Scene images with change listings
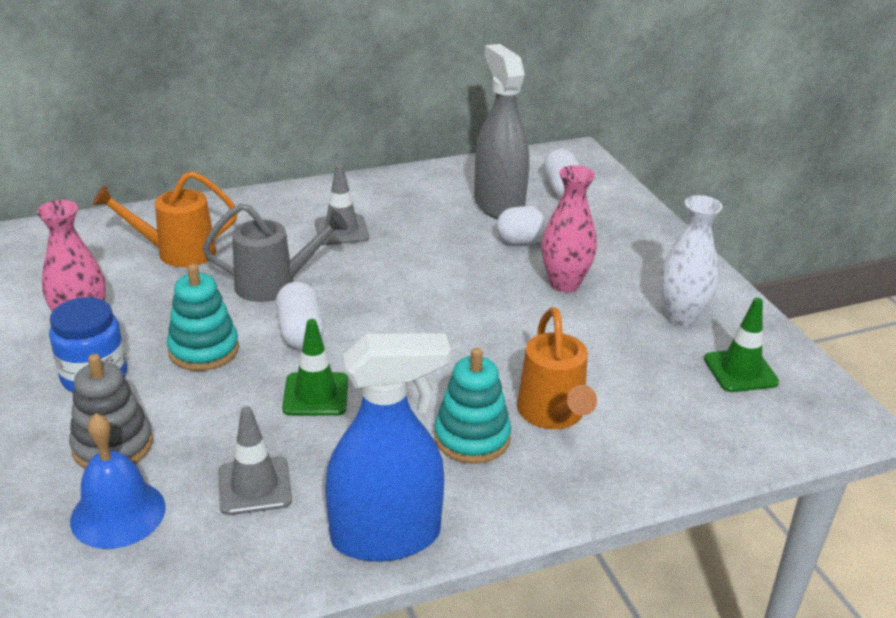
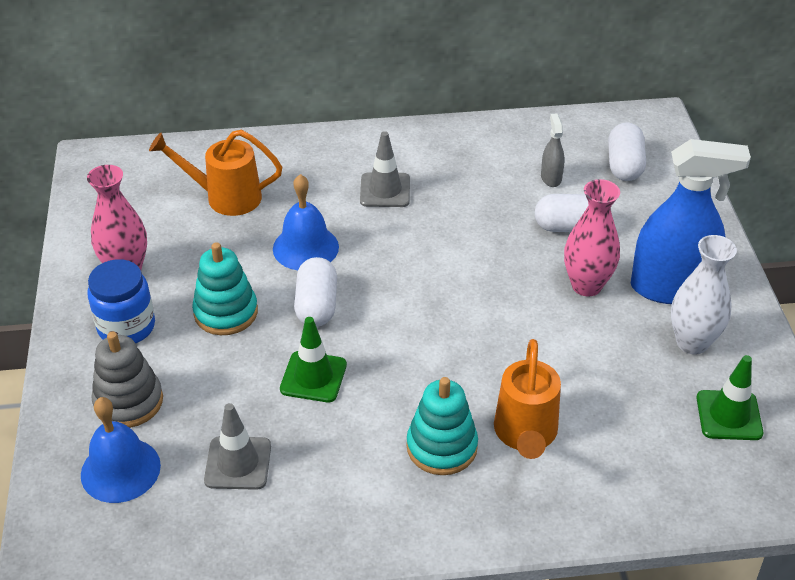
camera: 15 degrees right, 10 degrees up
(274, 285) = (305, 247): grey watering can -> blue bell
(386, 536) = (337, 533): blue spray bottle -> blue spray bottle (670, 287)
(498, 205) = (551, 178): grey spray bottle -> grey spray bottle, size x0.43

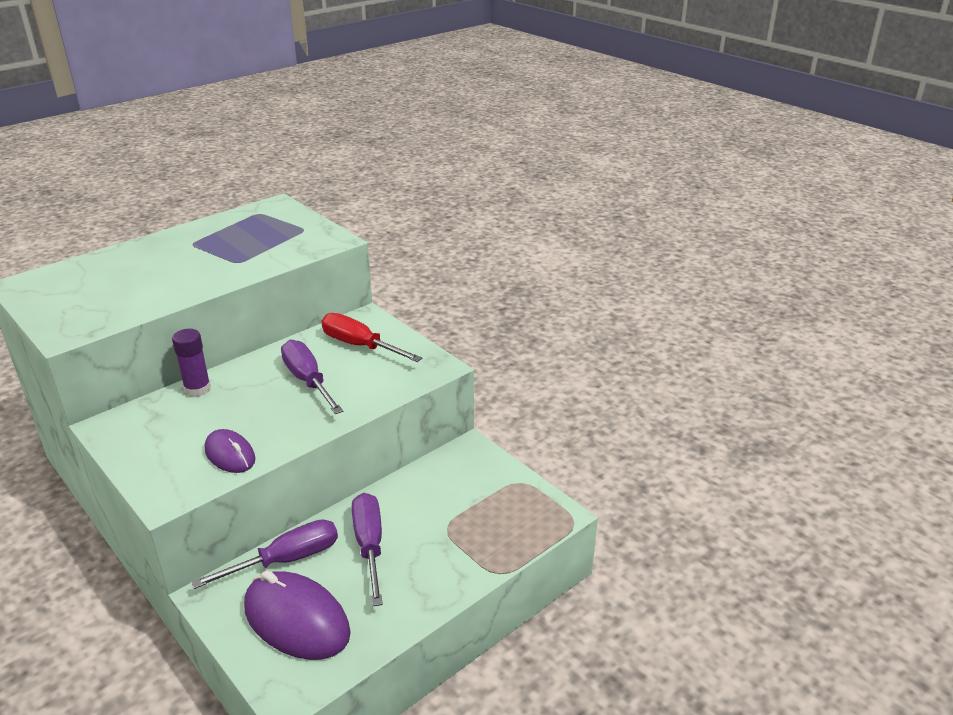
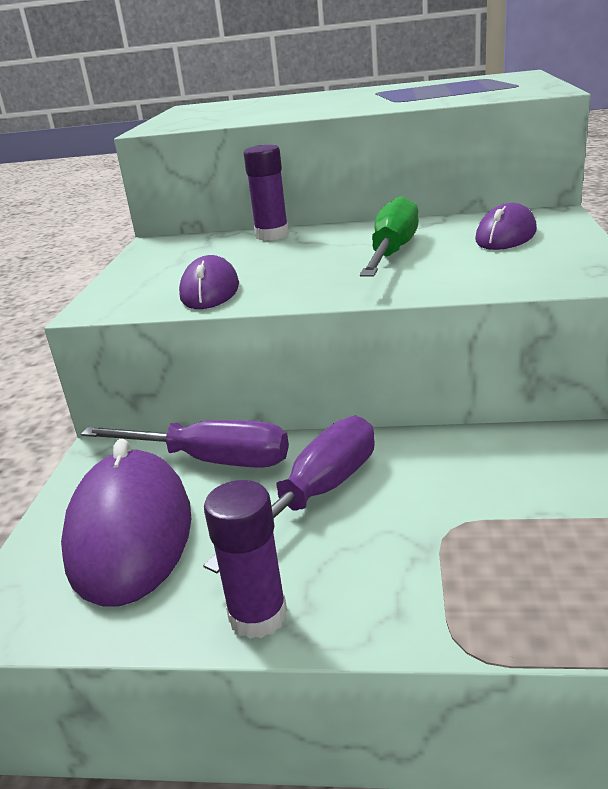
camera: 50 degrees right, 5 degrees down
(308, 381) = (392, 252): purple screwdriver -> green screwdriver
(360, 346) = (506, 236): red screwdriver -> purple mouse
(409, 612) = (258, 615): none -> purple glue stick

What this task involves
Each line from the one containing "camera: 50 degrees right, 5 degrees down" to the last line above must be returned exactly, and no line outside that range.

Written response
camera: 50 degrees right, 5 degrees down
(308, 381) = (392, 252): purple screwdriver -> green screwdriver
(360, 346) = (506, 236): red screwdriver -> purple mouse
(409, 612) = (258, 615): none -> purple glue stick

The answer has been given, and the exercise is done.